-- begin SUPPLIED MATERIAL --

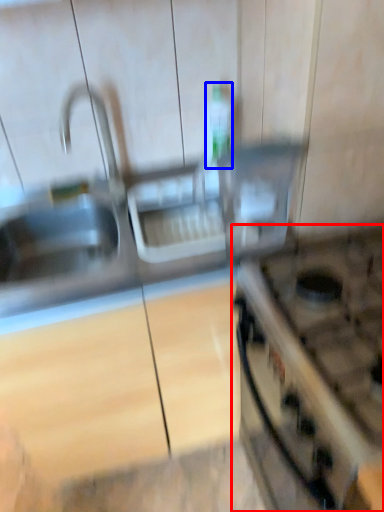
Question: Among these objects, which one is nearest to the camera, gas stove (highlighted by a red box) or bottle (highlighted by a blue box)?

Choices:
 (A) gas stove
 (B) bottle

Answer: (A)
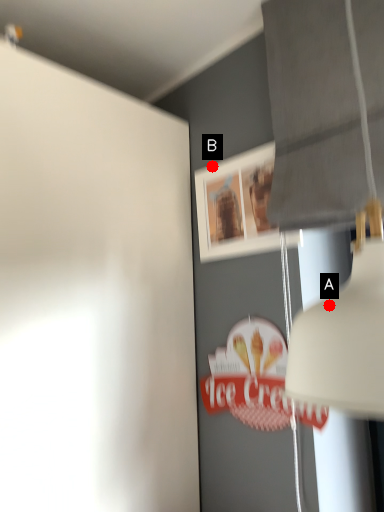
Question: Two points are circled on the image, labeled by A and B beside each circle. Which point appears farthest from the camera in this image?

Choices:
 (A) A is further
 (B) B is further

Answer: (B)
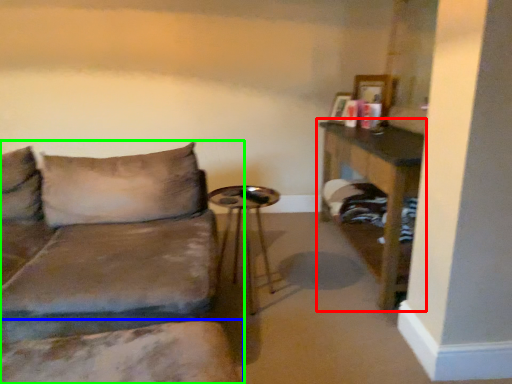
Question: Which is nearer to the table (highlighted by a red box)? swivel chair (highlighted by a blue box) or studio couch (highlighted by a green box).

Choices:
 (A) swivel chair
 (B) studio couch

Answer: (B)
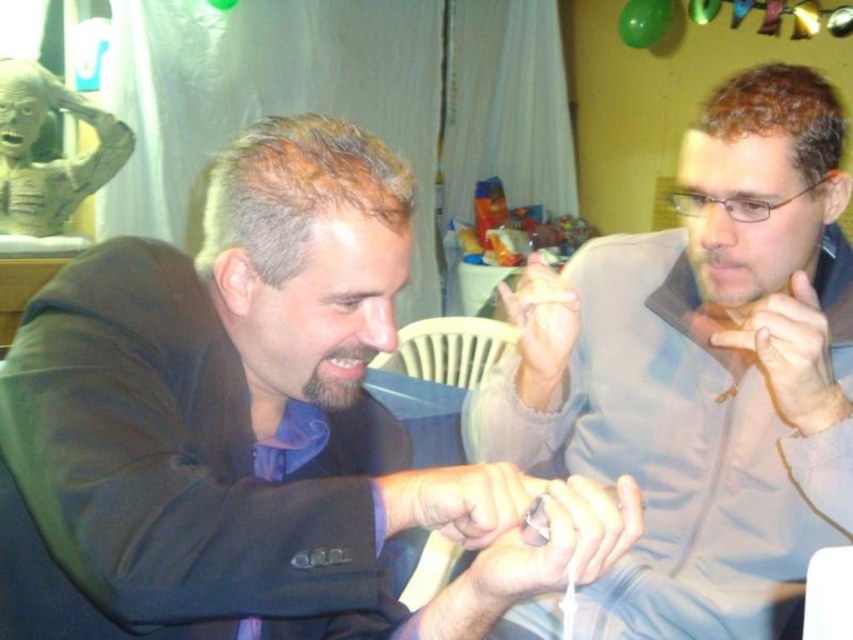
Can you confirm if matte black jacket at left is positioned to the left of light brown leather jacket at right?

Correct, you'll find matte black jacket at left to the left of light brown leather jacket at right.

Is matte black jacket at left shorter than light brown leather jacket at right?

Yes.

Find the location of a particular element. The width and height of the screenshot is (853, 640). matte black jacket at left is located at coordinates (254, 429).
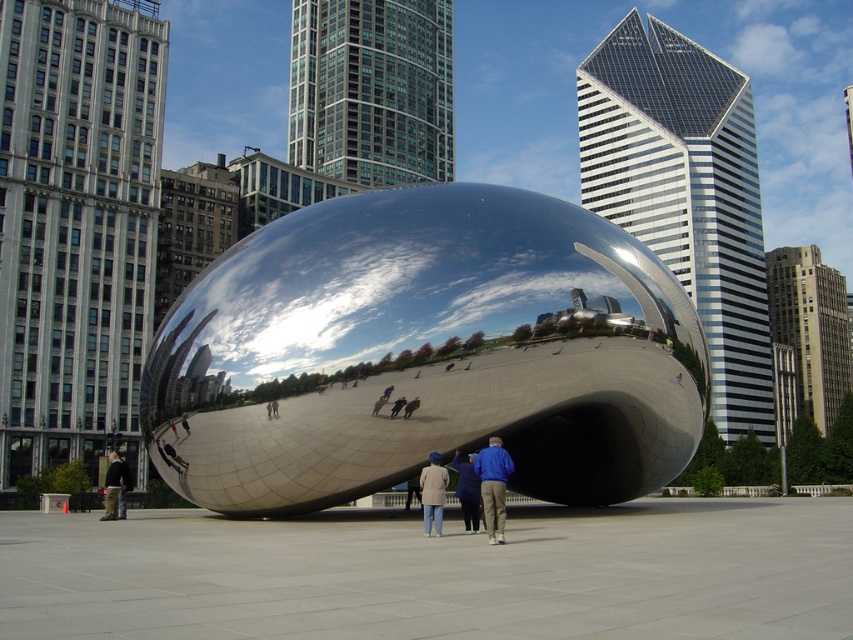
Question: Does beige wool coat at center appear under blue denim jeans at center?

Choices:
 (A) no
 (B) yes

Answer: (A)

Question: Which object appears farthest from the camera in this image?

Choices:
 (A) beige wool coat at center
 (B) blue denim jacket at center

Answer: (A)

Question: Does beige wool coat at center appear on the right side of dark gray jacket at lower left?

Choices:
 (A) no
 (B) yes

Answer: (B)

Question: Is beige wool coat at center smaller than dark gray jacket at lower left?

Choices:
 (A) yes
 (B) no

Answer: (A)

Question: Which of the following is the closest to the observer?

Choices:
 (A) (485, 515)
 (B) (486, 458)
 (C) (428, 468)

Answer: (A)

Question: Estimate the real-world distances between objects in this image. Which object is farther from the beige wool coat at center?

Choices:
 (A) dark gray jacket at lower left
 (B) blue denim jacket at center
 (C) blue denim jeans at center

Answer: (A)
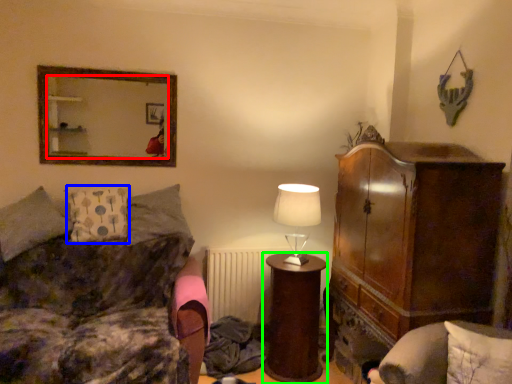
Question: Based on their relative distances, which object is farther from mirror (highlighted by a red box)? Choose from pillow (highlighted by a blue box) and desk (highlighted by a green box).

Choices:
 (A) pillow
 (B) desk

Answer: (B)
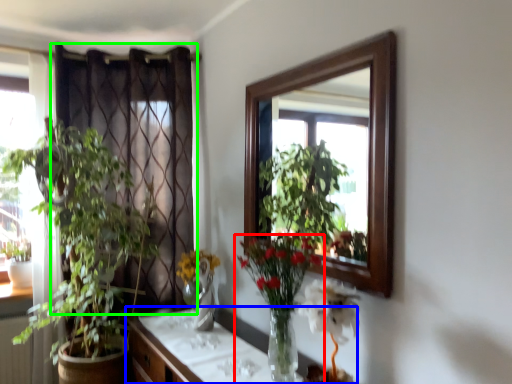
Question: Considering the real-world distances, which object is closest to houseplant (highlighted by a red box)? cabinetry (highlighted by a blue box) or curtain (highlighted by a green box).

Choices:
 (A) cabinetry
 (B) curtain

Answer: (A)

-- end SUPPLIED MATERIAL --

- _SET TASK_
Extract the text of all the entries above word for word, leaving out the picture markers.

- _RESULT OF THIS EXERCISE_
Question: Among these objects, which one is nearest to the camera, gas stove (highlighted by a red box) or bottle (highlighted by a blue box)?

Choices:
 (A) gas stove
 (B) bottle

Answer: (A)
Question: Two points are circled on the image, labeled by A and B beside each circle. Which point appears farthest from the camera in this image?

Choices:
 (A) A is further
 (B) B is further

Answer: (B)
Question: Which is nearer to the table (highlighted by a red box)? swivel chair (highlighted by a blue box) or studio couch (highlighted by a green box).

Choices:
 (A) swivel chair
 (B) studio couch

Answer: (B)
Can you confirm if matte black jacket at left is positioned to the left of light brown leather jacket at right?

Correct, you'll find matte black jacket at left to the left of light brown leather jacket at right.

Is matte black jacket at left shorter than light brown leather jacket at right?

Yes.

Find the location of a particular element. The width and height of the screenshot is (853, 640). matte black jacket at left is located at coordinates (254, 429).
Question: Does beige wool coat at center appear under blue denim jeans at center?

Choices:
 (A) no
 (B) yes

Answer: (A)

Question: Which object appears farthest from the camera in this image?

Choices:
 (A) beige wool coat at center
 (B) blue denim jacket at center

Answer: (A)

Question: Does beige wool coat at center appear on the right side of dark gray jacket at lower left?

Choices:
 (A) no
 (B) yes

Answer: (B)

Question: Is beige wool coat at center smaller than dark gray jacket at lower left?

Choices:
 (A) yes
 (B) no

Answer: (A)

Question: Which of the following is the closest to the observer?

Choices:
 (A) (485, 515)
 (B) (486, 458)
 (C) (428, 468)

Answer: (A)

Question: Estimate the real-world distances between objects in this image. Which object is farther from the beige wool coat at center?

Choices:
 (A) dark gray jacket at lower left
 (B) blue denim jacket at center
 (C) blue denim jeans at center

Answer: (A)
Question: Based on their relative distances, which object is farther from mirror (highlighted by a red box)? Choose from pillow (highlighted by a blue box) and desk (highlighted by a green box).

Choices:
 (A) pillow
 (B) desk

Answer: (B)
Question: Considering the real-world distances, which object is closest to houseplant (highlighted by a red box)? cabinetry (highlighted by a blue box) or curtain (highlighted by a green box).

Choices:
 (A) cabinetry
 (B) curtain

Answer: (A)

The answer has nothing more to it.